Once you reach the line containing "lime slope G8:H9", reproduce it and every later line exactly, through the end of the data.

=-=-=

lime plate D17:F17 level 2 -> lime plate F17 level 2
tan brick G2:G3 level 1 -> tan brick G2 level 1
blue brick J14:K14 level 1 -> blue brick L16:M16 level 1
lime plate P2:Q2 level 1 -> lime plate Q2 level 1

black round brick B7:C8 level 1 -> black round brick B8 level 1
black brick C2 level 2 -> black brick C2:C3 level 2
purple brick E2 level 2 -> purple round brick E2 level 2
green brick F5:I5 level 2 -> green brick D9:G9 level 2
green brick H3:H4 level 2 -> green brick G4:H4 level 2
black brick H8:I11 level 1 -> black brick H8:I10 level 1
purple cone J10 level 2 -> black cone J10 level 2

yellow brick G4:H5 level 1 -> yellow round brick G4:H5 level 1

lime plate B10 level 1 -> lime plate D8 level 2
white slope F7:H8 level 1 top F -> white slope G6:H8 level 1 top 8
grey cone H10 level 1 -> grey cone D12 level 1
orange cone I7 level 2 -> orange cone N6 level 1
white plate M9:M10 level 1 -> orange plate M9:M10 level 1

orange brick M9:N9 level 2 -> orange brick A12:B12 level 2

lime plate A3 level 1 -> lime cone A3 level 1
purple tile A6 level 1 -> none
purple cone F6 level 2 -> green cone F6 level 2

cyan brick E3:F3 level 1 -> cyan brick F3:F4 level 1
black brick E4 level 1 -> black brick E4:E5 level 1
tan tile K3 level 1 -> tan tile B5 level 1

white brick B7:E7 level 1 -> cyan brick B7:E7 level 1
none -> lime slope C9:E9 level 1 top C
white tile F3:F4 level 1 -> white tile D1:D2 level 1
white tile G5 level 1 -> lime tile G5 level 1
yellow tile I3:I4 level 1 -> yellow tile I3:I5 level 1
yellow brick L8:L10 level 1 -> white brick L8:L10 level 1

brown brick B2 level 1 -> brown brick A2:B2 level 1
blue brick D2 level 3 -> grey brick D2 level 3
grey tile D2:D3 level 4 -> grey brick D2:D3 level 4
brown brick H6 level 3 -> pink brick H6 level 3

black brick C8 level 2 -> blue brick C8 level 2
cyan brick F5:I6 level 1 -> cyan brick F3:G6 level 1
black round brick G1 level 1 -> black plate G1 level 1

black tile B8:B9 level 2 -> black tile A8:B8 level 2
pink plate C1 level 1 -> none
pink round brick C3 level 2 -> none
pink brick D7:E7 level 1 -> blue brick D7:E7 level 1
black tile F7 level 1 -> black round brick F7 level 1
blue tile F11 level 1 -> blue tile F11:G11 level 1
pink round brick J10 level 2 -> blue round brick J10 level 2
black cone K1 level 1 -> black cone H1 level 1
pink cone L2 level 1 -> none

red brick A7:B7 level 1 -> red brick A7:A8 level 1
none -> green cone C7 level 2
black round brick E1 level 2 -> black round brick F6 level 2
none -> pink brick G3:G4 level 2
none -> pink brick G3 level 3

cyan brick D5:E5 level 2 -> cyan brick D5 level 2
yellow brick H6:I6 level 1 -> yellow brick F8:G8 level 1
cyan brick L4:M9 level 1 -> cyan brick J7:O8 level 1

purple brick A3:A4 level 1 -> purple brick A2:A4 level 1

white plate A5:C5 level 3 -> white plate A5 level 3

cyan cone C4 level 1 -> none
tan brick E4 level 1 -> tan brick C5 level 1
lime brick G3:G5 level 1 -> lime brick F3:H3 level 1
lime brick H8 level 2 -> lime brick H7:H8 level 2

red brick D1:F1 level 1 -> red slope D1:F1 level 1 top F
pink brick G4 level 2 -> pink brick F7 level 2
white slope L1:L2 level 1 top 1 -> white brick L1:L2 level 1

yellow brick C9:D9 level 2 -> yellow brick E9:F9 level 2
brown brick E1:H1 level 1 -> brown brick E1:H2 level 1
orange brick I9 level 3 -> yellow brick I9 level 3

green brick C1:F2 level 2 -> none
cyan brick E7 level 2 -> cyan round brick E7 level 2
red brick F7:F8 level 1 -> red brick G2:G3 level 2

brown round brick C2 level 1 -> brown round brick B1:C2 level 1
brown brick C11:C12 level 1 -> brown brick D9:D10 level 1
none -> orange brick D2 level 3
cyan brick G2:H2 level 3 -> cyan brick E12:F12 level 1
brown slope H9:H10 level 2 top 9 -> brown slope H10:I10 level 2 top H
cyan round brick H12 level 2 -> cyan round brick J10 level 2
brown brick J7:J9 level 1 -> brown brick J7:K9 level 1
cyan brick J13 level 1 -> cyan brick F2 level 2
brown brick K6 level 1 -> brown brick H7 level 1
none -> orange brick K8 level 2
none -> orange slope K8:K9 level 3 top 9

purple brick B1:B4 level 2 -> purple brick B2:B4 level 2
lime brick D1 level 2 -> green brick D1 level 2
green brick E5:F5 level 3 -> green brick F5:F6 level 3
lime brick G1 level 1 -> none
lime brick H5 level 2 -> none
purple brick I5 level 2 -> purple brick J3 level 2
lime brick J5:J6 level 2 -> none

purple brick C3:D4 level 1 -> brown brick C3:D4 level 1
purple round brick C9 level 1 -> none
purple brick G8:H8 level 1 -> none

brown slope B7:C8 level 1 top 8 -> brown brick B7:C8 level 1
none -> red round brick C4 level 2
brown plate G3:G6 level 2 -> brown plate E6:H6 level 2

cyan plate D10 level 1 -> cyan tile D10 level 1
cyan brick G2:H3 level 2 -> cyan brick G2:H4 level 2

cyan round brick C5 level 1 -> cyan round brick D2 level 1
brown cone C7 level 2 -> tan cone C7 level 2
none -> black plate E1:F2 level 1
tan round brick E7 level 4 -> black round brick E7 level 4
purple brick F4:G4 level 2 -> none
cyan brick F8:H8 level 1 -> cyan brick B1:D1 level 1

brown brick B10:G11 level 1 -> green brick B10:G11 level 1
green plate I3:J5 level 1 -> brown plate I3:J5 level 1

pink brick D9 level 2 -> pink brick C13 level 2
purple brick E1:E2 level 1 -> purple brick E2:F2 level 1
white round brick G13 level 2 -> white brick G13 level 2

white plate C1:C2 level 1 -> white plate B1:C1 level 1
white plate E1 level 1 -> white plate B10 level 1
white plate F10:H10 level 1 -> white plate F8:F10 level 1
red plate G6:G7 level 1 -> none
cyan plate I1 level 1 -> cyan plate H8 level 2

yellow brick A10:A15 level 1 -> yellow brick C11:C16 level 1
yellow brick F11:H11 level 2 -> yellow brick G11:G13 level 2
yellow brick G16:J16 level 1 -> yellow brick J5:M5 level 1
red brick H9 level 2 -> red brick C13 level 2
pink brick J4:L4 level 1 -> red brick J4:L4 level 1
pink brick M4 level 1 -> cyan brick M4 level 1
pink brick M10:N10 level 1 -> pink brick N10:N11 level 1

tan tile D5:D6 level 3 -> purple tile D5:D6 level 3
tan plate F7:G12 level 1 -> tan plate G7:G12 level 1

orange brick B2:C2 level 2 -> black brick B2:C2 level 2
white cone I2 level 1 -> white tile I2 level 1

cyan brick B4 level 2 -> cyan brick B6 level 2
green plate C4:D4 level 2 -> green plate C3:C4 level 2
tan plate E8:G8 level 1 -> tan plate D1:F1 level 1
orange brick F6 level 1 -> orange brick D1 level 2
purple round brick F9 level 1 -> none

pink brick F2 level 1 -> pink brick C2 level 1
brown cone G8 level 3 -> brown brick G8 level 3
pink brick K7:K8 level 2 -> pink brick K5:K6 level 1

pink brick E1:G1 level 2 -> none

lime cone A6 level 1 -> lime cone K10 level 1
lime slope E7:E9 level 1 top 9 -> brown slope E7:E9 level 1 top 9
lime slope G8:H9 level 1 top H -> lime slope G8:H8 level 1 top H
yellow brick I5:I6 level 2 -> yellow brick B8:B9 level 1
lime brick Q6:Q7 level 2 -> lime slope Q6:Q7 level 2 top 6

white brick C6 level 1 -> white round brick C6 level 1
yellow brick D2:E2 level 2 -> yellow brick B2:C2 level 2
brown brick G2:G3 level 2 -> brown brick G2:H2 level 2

=-=-=

## Output for this exercise
lime slope G8:H9 level 1 top H -> lime slope G8:H8 level 1 top H
yellow brick I5:I6 level 2 -> yellow brick B8:B9 level 1
lime brick Q6:Q7 level 2 -> lime slope Q6:Q7 level 2 top 6

white brick C6 level 1 -> white round brick C6 level 1
yellow brick D2:E2 level 2 -> yellow brick B2:C2 level 2
brown brick G2:G3 level 2 -> brown brick G2:H2 level 2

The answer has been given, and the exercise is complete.